◆ RECORDS SUPPLIED
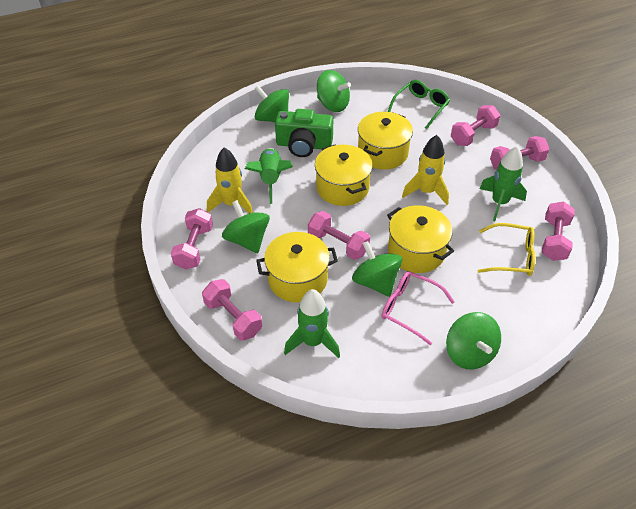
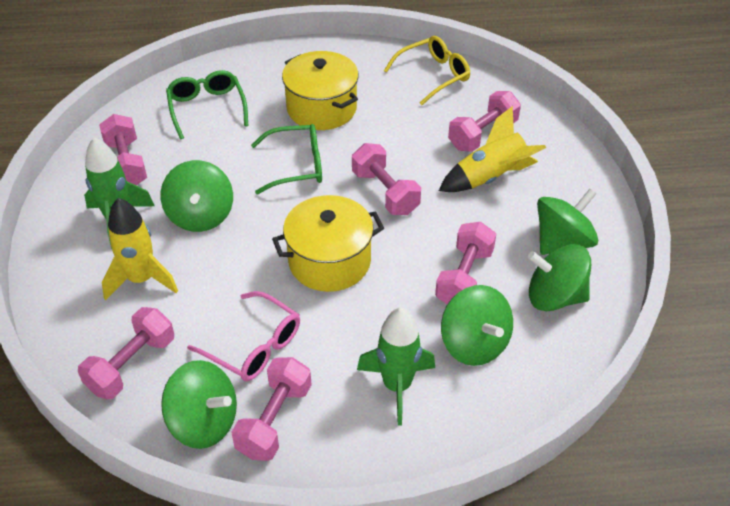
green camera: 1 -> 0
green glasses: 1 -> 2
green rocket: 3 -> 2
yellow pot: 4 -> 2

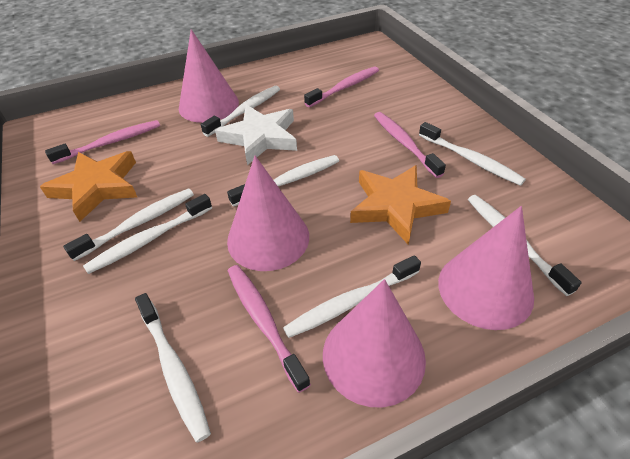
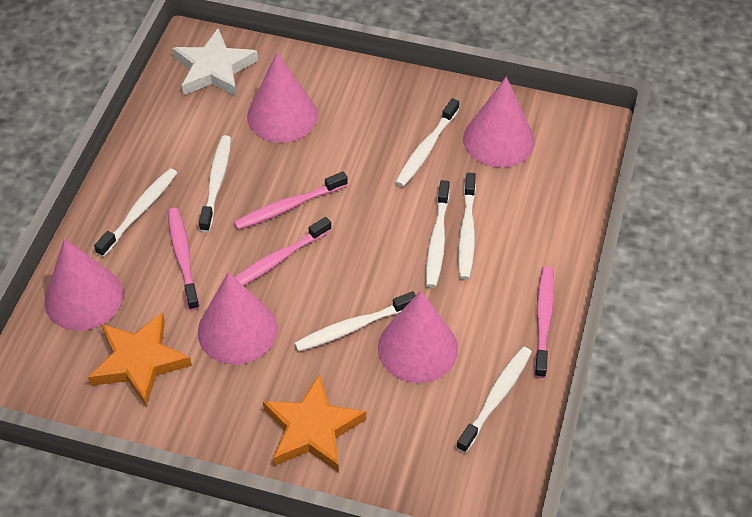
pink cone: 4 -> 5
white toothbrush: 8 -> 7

◆ TASK DETAILS
In your transcription of the listing above, match each line exactly and include no pictures.

◆ YOUR RESPONSE
green camera: 1 -> 0
green glasses: 1 -> 2
green rocket: 3 -> 2
yellow pot: 4 -> 2

pink cone: 4 -> 5
white toothbrush: 8 -> 7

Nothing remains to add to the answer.